> Input:
'''

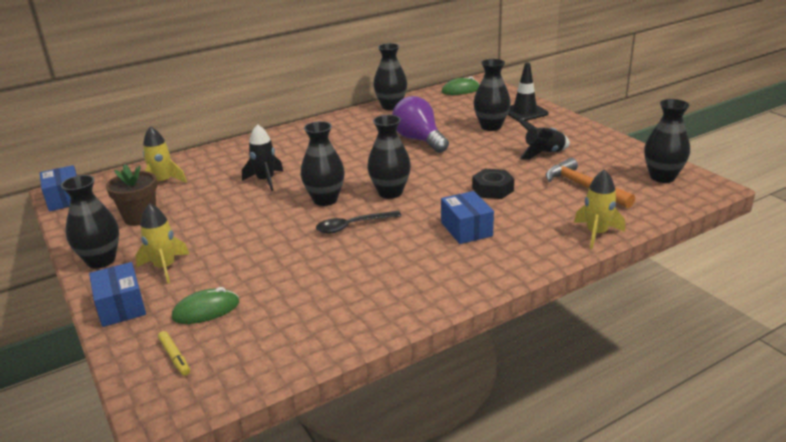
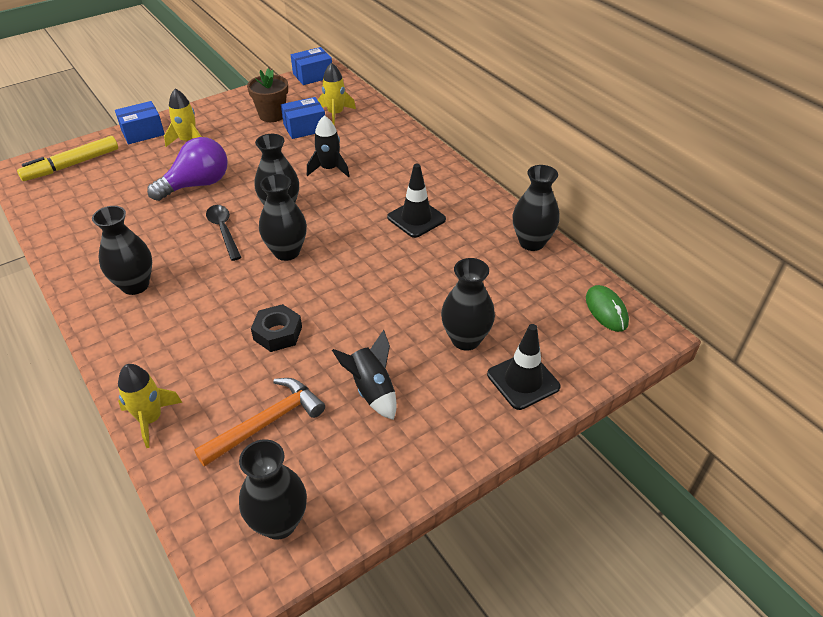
camera: 85 degrees right, 15 degrees up
black vase [61,175,119,269] -> black vase moved to [92,206,152,295]
yellow marker [158,331,190,376] -> yellow marker [17,136,118,181], size x2.03
green mouse [172,287,239,324] -> none
purple light bulb [392,96,449,153] -> purple light bulb moved to [147,137,228,201]
blue box [441,191,494,244] -> blue box moved to [281,97,325,139]
none -> black traffic cone [387,164,446,238]

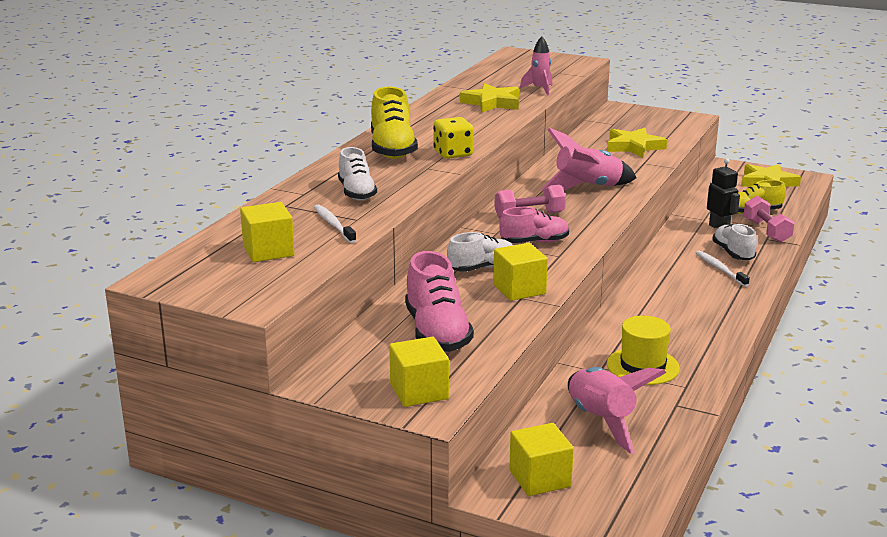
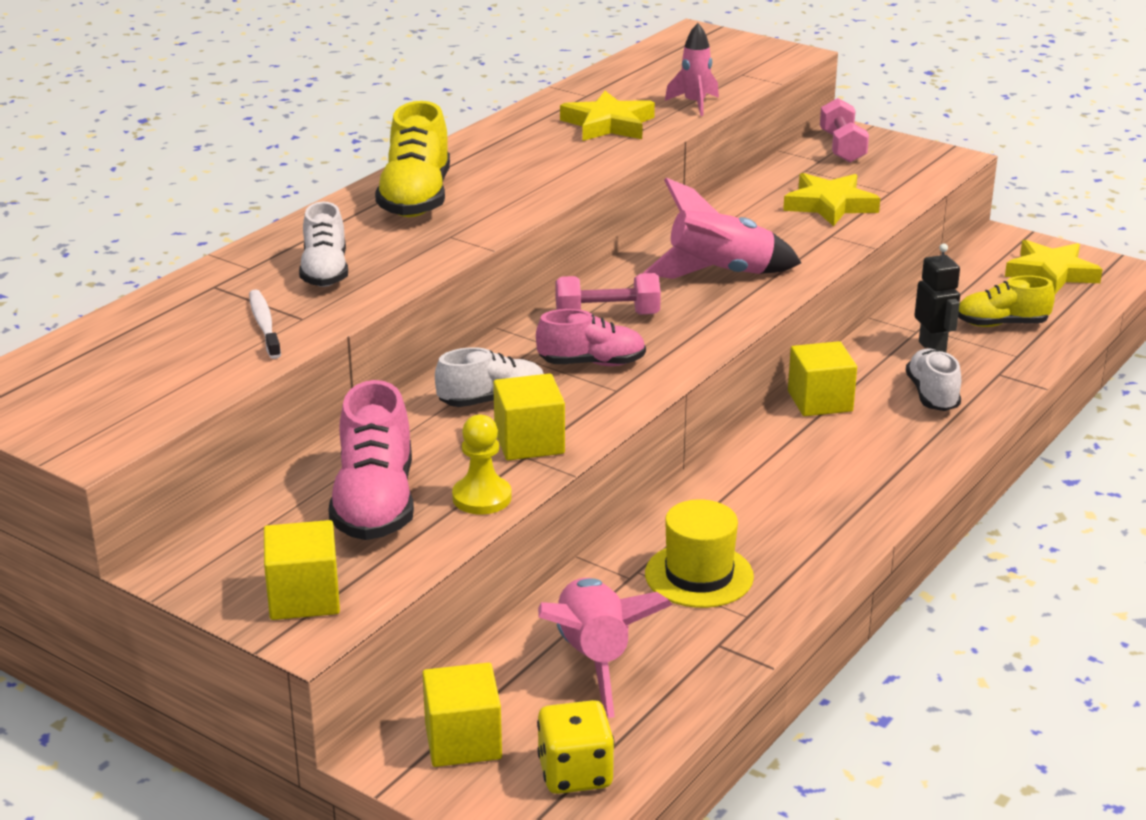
camera: 10 degrees right, 5 degrees up
yellow cube [240,202,294,262] -> yellow cube moved to [788,341,857,416]
yellow dice [433,117,474,159] -> yellow dice moved to [537,700,615,794]
white toothbrush [696,251,750,287] -> none
pink dumbbell [743,196,795,243] -> pink dumbbell moved to [820,98,869,163]
none -> yellow pawn [452,414,512,514]

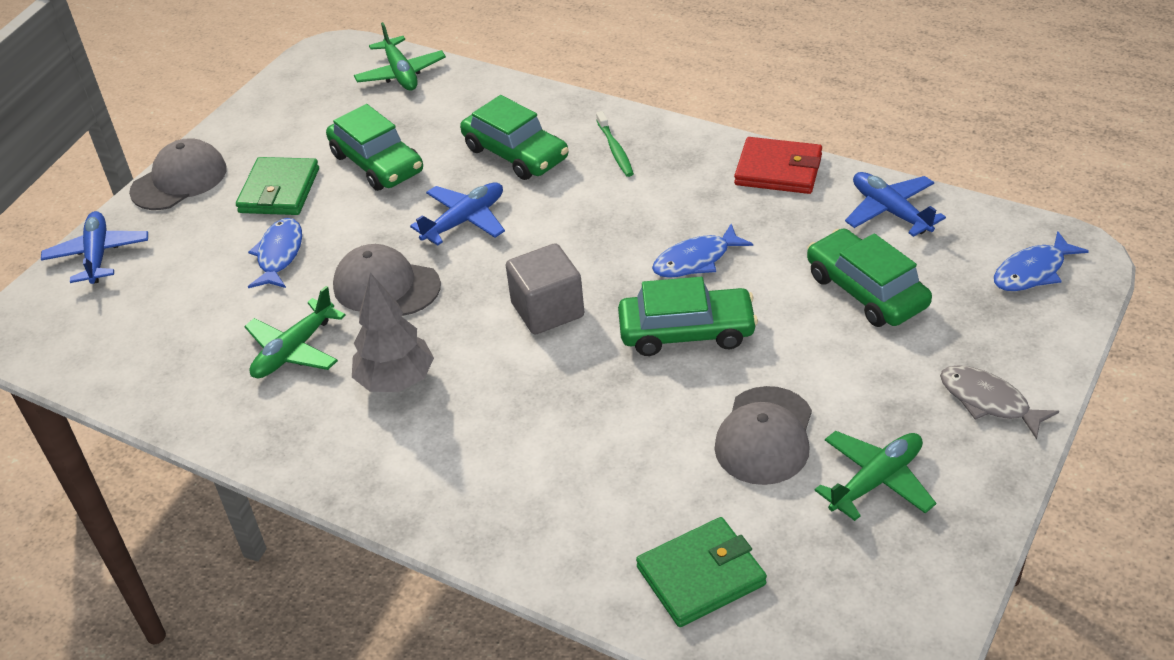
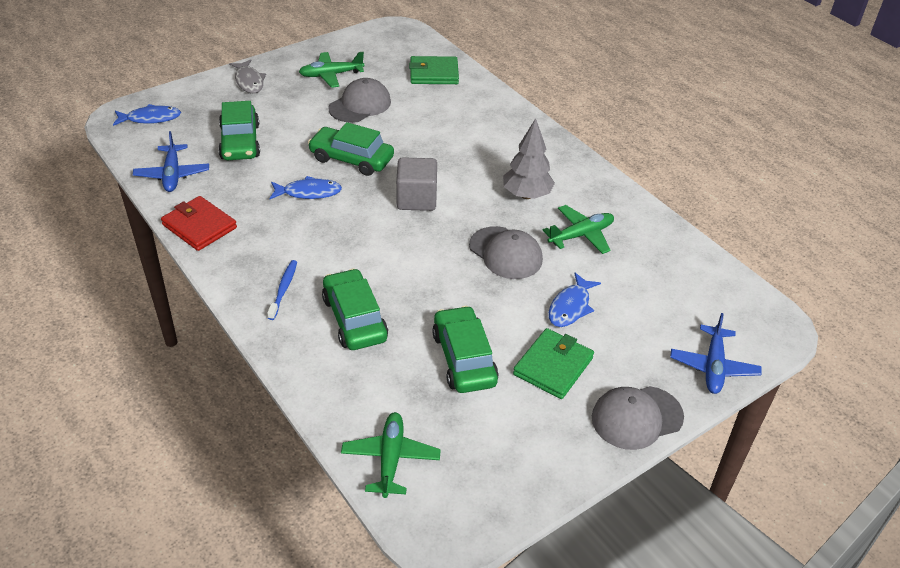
camera: 160 degrees left, 0 degrees up
blue plane [410,182,505,246] -> none
green toothbrush [596,111,634,177] -> blue toothbrush [267,260,297,320]

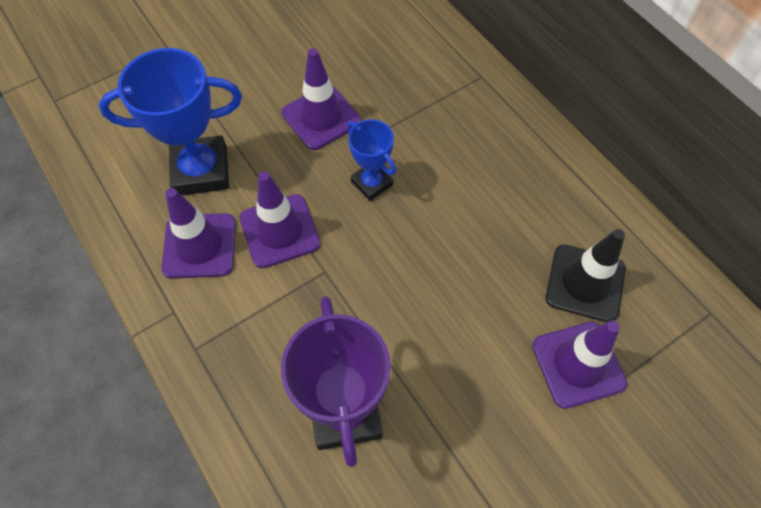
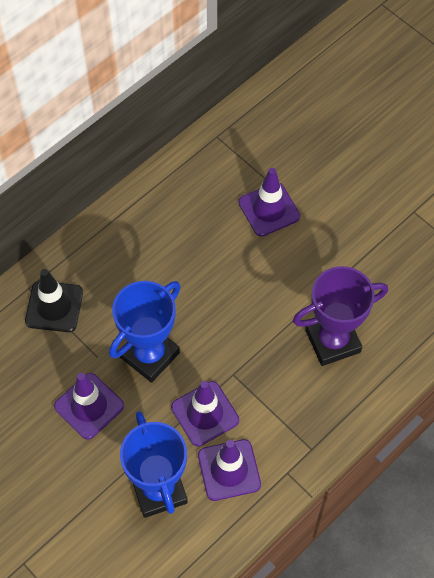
camera: 100 degrees left, 0 degrees up
blue trophy [347,119,396,201] -> blue trophy [109,281,181,383], size x1.76
black traffic cone [545,229,626,322] -> black traffic cone moved to [25,269,83,332]

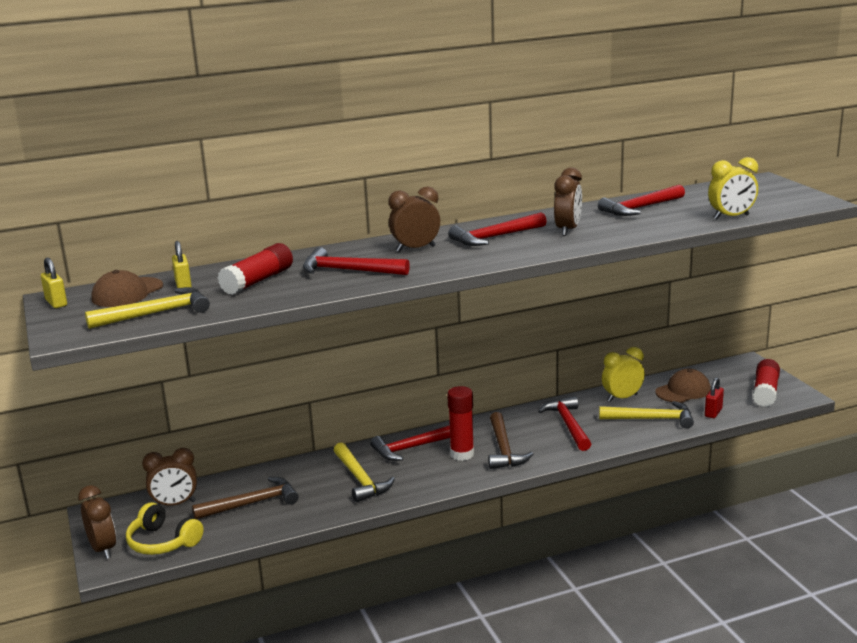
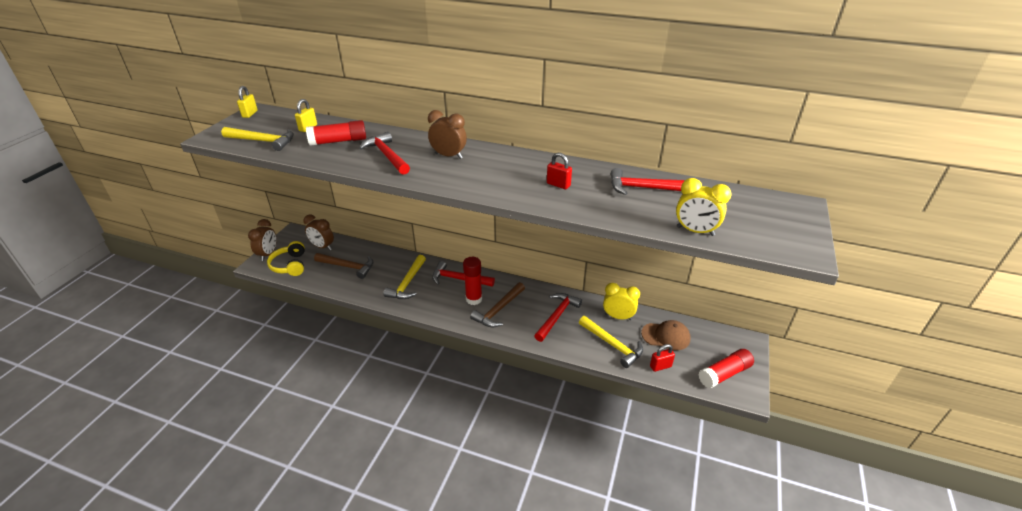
camera: 40 degrees right, 15 degrees up
brown cap [91,270,163,307] -> none
red hammer [448,212,547,246] -> none
brown clock [554,167,582,236] -> red padlock [547,153,572,189]

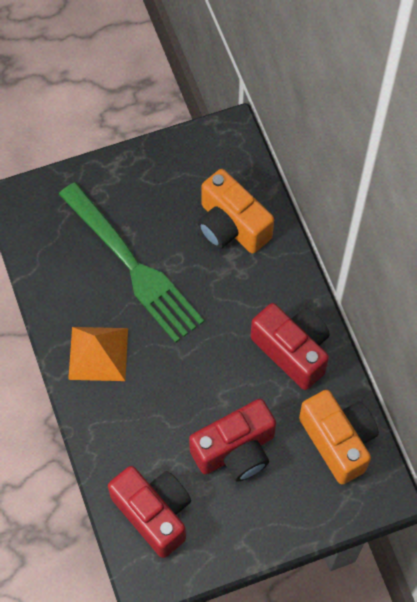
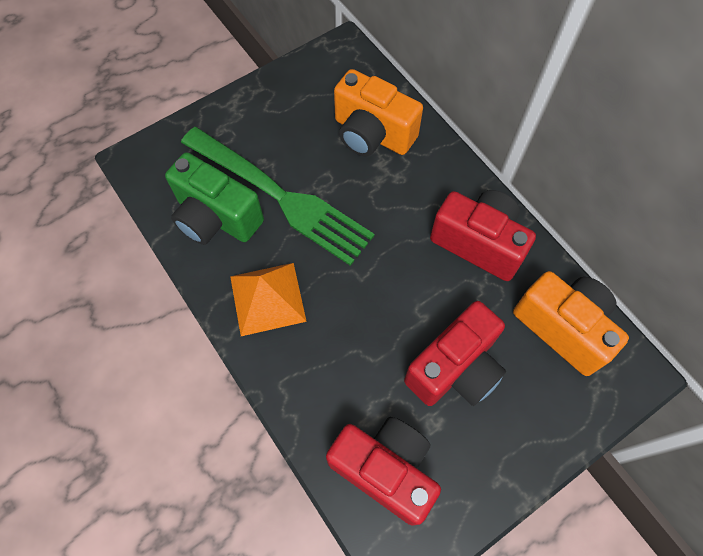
camera: 15 degrees left, 0 degrees up
none -> green camera [165,152,264,245]

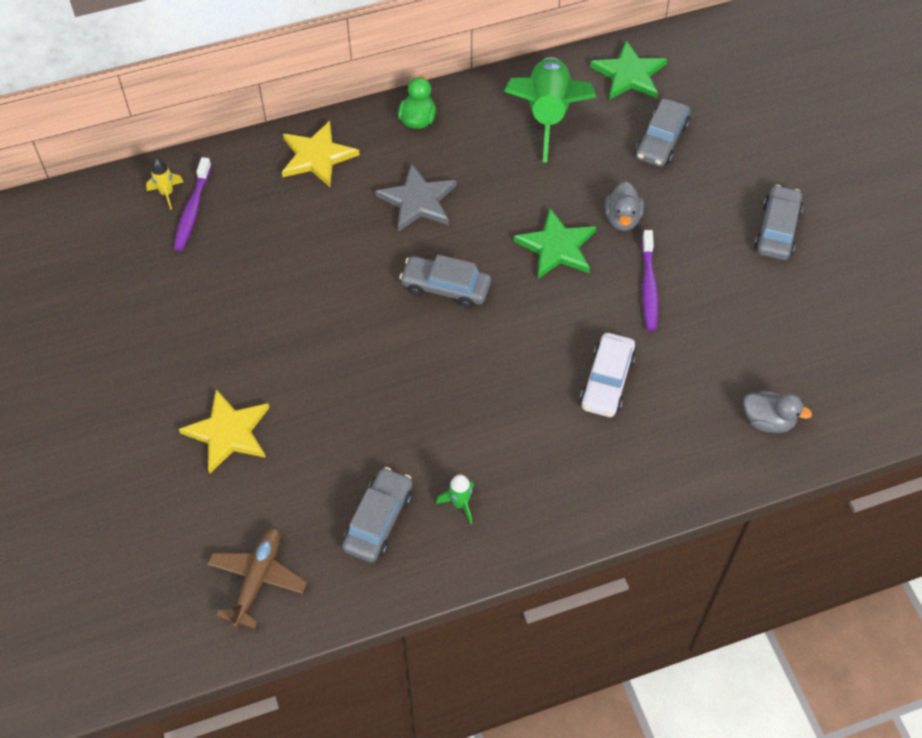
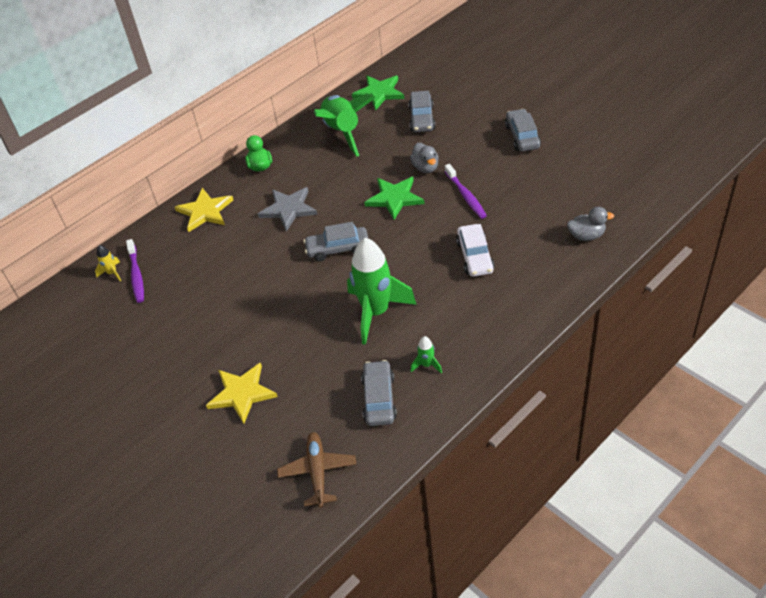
camera: 20 degrees left, 10 degrees down
none -> green rocket [347,238,417,345]

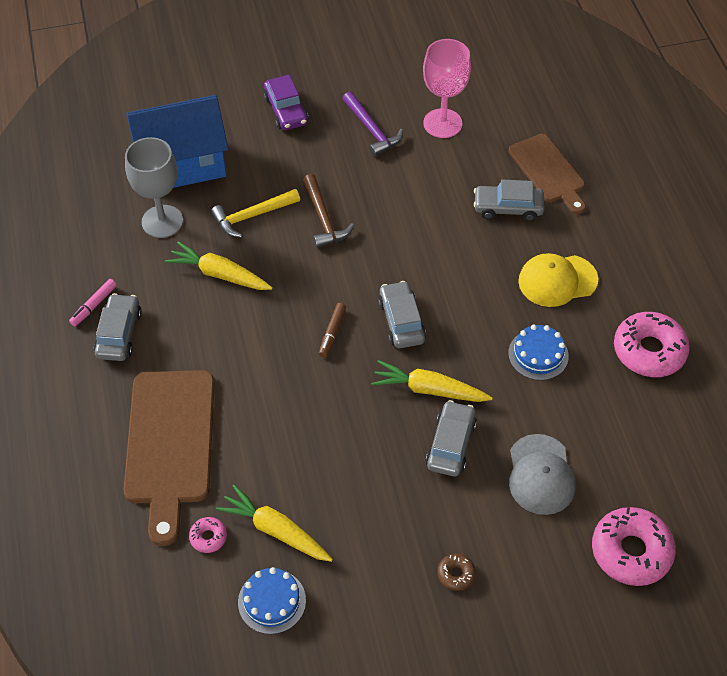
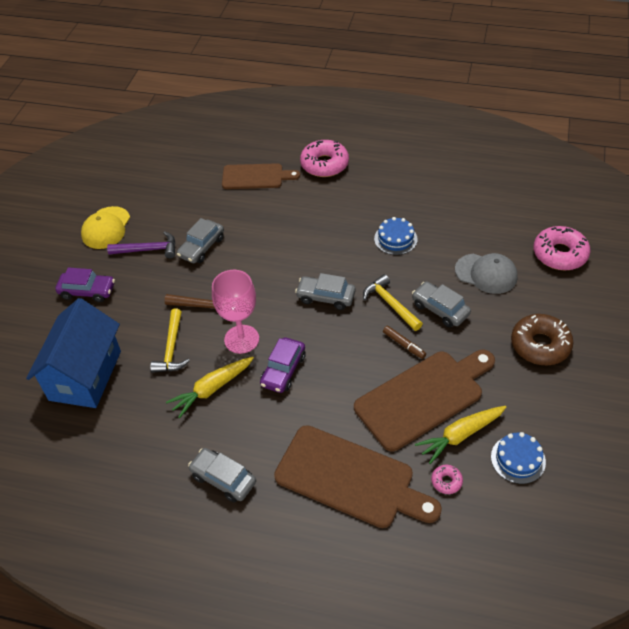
camera: 60 degrees left, 5 degrees down
pink marker [69,279,117,326] -> none
grey goblet [125,137,183,238] -> none
brown marker [319,303,346,357] -> brown marker moved to [383,326,426,359]
yellow carrot [371,360,493,402] -> yellow hammer [363,274,423,331]
pink goblet [423,39,471,138] -> pink goblet moved to [212,270,259,354]
brown donut [437,554,476,591] -> brown donut [511,314,573,365], size x2.15
grey car [474,180,544,221] -> grey car moved to [177,218,224,263]
yellow cap [518,253,598,307] -> yellow cap moved to [81,206,130,249]
pink donut [614,312,690,377] -> pink donut moved to [300,140,349,177]
none -> purple car [260,337,306,393]
none -> brown cutting board [354,350,495,451]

'''

Track down all lines above with the string "brown" and copy them.

> Task solution:
brown cap [91,270,163,307] -> none
brown clock [554,167,582,236] -> red padlock [547,153,572,189]
brown marker [319,303,346,357] -> brown marker moved to [383,326,426,359]
brown donut [437,554,476,591] -> brown donut [511,314,573,365], size x2.15
none -> brown cutting board [354,350,495,451]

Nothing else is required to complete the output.